**About this task**
Reproduce the records below exactly as they appear, omitting any pictures they contain.

**Working data**
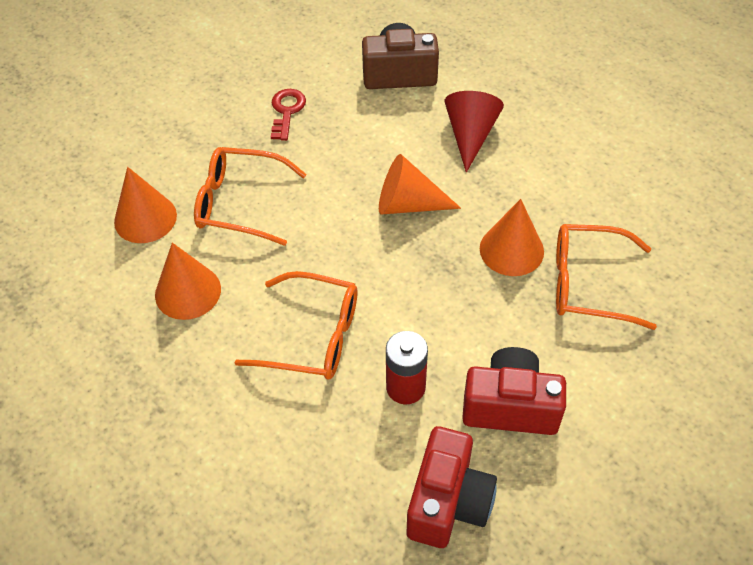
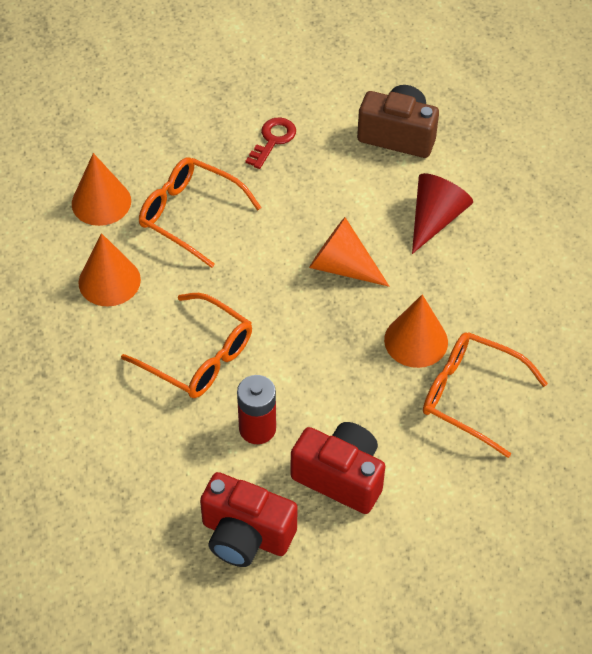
camera: 20 degrees right, 0 degrees up
red camera [407,426,497,548] -> red camera turned 75 degrees clockwise [200,472,297,567]

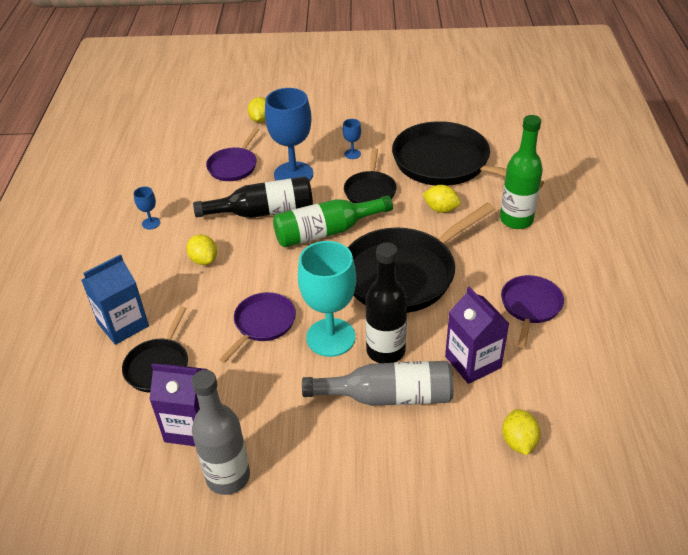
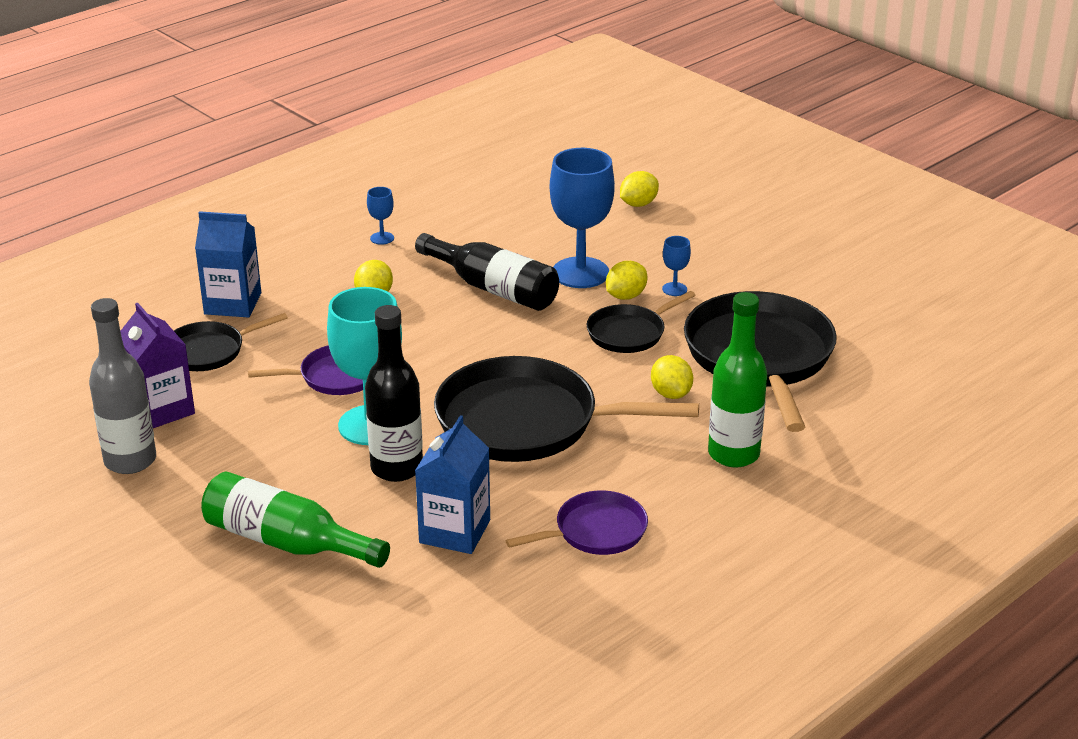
camera: 45 degrees right, 10 degrees down
purple pan [206,128,259,181] -> none
green bottle [273,195,393,247] -> green bottle moved to [201,471,390,568]
grey bottle [302,361,453,406] -> none
purple carton [445,287,510,384] -> blue carton [415,415,490,554]
yellow lemon [502,409,540,455] -> yellow lemon moved to [606,261,647,300]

**Exercise result**
camera: 20 degrees right, 0 degrees up
red camera [407,426,497,548] -> red camera turned 75 degrees clockwise [200,472,297,567]

camera: 45 degrees right, 10 degrees down
purple pan [206,128,259,181] -> none
green bottle [273,195,393,247] -> green bottle moved to [201,471,390,568]
grey bottle [302,361,453,406] -> none
purple carton [445,287,510,384] -> blue carton [415,415,490,554]
yellow lemon [502,409,540,455] -> yellow lemon moved to [606,261,647,300]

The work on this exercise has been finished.